**Challenge:**
Copy each of the following rows verbatim, keeping every line unchanged.

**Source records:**
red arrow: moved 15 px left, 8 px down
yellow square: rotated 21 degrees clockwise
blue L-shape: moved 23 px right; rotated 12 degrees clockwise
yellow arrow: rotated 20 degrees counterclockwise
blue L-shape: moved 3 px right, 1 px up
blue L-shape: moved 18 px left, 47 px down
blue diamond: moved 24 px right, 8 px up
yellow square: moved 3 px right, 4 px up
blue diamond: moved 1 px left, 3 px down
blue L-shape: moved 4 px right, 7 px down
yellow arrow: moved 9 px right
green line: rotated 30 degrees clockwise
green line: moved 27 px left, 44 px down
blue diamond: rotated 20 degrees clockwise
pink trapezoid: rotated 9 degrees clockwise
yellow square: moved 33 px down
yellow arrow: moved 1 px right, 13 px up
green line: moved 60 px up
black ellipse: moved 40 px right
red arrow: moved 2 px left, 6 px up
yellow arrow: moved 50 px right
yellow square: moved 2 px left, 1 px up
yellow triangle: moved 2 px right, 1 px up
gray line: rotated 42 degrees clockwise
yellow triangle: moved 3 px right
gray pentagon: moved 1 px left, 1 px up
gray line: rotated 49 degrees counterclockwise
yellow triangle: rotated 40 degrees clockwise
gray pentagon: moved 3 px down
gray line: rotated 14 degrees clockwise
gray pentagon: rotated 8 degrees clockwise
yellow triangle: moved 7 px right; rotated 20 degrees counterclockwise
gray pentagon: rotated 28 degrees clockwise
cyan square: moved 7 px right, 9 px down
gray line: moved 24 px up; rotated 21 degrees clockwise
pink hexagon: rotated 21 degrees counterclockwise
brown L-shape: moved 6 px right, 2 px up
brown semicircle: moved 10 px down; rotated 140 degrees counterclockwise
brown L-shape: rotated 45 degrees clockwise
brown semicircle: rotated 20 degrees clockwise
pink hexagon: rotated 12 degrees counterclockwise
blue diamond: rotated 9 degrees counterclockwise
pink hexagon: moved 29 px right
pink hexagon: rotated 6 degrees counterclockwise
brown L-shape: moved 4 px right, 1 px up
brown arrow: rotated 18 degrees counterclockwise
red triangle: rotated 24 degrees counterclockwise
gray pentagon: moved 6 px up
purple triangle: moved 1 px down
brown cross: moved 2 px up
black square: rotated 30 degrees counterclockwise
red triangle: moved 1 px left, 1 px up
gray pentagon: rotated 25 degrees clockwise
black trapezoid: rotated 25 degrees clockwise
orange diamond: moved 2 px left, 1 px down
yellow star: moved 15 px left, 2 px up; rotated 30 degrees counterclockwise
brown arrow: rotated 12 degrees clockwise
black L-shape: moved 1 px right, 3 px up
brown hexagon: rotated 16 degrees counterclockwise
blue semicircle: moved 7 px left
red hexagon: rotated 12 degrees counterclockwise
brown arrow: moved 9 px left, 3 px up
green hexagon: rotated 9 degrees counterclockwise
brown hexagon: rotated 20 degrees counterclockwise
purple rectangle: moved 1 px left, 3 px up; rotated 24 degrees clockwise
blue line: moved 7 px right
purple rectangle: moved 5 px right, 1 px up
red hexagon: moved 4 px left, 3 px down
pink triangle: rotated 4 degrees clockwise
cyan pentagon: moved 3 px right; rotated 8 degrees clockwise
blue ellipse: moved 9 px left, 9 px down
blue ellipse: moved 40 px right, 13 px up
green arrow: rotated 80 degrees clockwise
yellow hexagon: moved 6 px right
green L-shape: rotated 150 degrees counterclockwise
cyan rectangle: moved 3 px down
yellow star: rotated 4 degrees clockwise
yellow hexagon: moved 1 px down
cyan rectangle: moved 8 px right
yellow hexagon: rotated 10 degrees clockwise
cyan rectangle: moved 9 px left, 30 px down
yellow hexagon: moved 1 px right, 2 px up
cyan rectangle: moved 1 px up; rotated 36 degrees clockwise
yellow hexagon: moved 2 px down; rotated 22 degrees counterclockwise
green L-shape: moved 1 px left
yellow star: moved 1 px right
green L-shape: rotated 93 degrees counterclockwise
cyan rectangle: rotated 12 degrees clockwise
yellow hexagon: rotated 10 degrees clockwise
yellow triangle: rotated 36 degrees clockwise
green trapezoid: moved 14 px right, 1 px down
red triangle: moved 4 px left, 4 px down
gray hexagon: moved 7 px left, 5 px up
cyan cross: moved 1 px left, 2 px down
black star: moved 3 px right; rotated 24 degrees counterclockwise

**Complete output:**
red arrow: moved 15 px left, 8 px down
yellow square: rotated 21 degrees clockwise
blue L-shape: moved 23 px right; rotated 12 degrees clockwise
yellow arrow: rotated 20 degrees counterclockwise
blue L-shape: moved 3 px right, 1 px up
blue L-shape: moved 18 px left, 47 px down
blue diamond: moved 24 px right, 8 px up
yellow square: moved 3 px right, 4 px up
blue diamond: moved 1 px left, 3 px down
blue L-shape: moved 4 px right, 7 px down
yellow arrow: moved 9 px right
green line: rotated 30 degrees clockwise
green line: moved 27 px left, 44 px down
blue diamond: rotated 20 degrees clockwise
pink trapezoid: rotated 9 degrees clockwise
yellow square: moved 33 px down
yellow arrow: moved 1 px right, 13 px up
green line: moved 60 px up
black ellipse: moved 40 px right
red arrow: moved 2 px left, 6 px up
yellow arrow: moved 50 px right
yellow square: moved 2 px left, 1 px up
yellow triangle: moved 2 px right, 1 px up
gray line: rotated 42 degrees clockwise
yellow triangle: moved 3 px right
gray pentagon: moved 1 px left, 1 px up
gray line: rotated 49 degrees counterclockwise
yellow triangle: rotated 40 degrees clockwise
gray pentagon: moved 3 px down
gray line: rotated 14 degrees clockwise
gray pentagon: rotated 8 degrees clockwise
yellow triangle: moved 7 px right; rotated 20 degrees counterclockwise
gray pentagon: rotated 28 degrees clockwise
cyan square: moved 7 px right, 9 px down
gray line: moved 24 px up; rotated 21 degrees clockwise
pink hexagon: rotated 21 degrees counterclockwise
brown L-shape: moved 6 px right, 2 px up
brown semicircle: moved 10 px down; rotated 140 degrees counterclockwise
brown L-shape: rotated 45 degrees clockwise
brown semicircle: rotated 20 degrees clockwise
pink hexagon: rotated 12 degrees counterclockwise
blue diamond: rotated 9 degrees counterclockwise
pink hexagon: moved 29 px right
pink hexagon: rotated 6 degrees counterclockwise
brown L-shape: moved 4 px right, 1 px up
brown arrow: rotated 18 degrees counterclockwise
red triangle: rotated 24 degrees counterclockwise
gray pentagon: moved 6 px up
purple triangle: moved 1 px down
brown cross: moved 2 px up
black square: rotated 30 degrees counterclockwise
red triangle: moved 1 px left, 1 px up
gray pentagon: rotated 25 degrees clockwise
black trapezoid: rotated 25 degrees clockwise
orange diamond: moved 2 px left, 1 px down
yellow star: moved 15 px left, 2 px up; rotated 30 degrees counterclockwise
brown arrow: rotated 12 degrees clockwise
black L-shape: moved 1 px right, 3 px up
brown hexagon: rotated 16 degrees counterclockwise
blue semicircle: moved 7 px left
red hexagon: rotated 12 degrees counterclockwise
brown arrow: moved 9 px left, 3 px up
green hexagon: rotated 9 degrees counterclockwise
brown hexagon: rotated 20 degrees counterclockwise
purple rectangle: moved 1 px left, 3 px up; rotated 24 degrees clockwise
blue line: moved 7 px right
purple rectangle: moved 5 px right, 1 px up
red hexagon: moved 4 px left, 3 px down
pink triangle: rotated 4 degrees clockwise
cyan pentagon: moved 3 px right; rotated 8 degrees clockwise
blue ellipse: moved 9 px left, 9 px down
blue ellipse: moved 40 px right, 13 px up
green arrow: rotated 80 degrees clockwise
yellow hexagon: moved 6 px right
green L-shape: rotated 150 degrees counterclockwise
cyan rectangle: moved 3 px down
yellow star: rotated 4 degrees clockwise
yellow hexagon: moved 1 px down
cyan rectangle: moved 8 px right
yellow hexagon: rotated 10 degrees clockwise
cyan rectangle: moved 9 px left, 30 px down
yellow hexagon: moved 1 px right, 2 px up
cyan rectangle: moved 1 px up; rotated 36 degrees clockwise
yellow hexagon: moved 2 px down; rotated 22 degrees counterclockwise
green L-shape: moved 1 px left
yellow star: moved 1 px right
green L-shape: rotated 93 degrees counterclockwise
cyan rectangle: rotated 12 degrees clockwise
yellow hexagon: rotated 10 degrees clockwise
yellow triangle: rotated 36 degrees clockwise
green trapezoid: moved 14 px right, 1 px down
red triangle: moved 4 px left, 4 px down
gray hexagon: moved 7 px left, 5 px up
cyan cross: moved 1 px left, 2 px down
black star: moved 3 px right; rotated 24 degrees counterclockwise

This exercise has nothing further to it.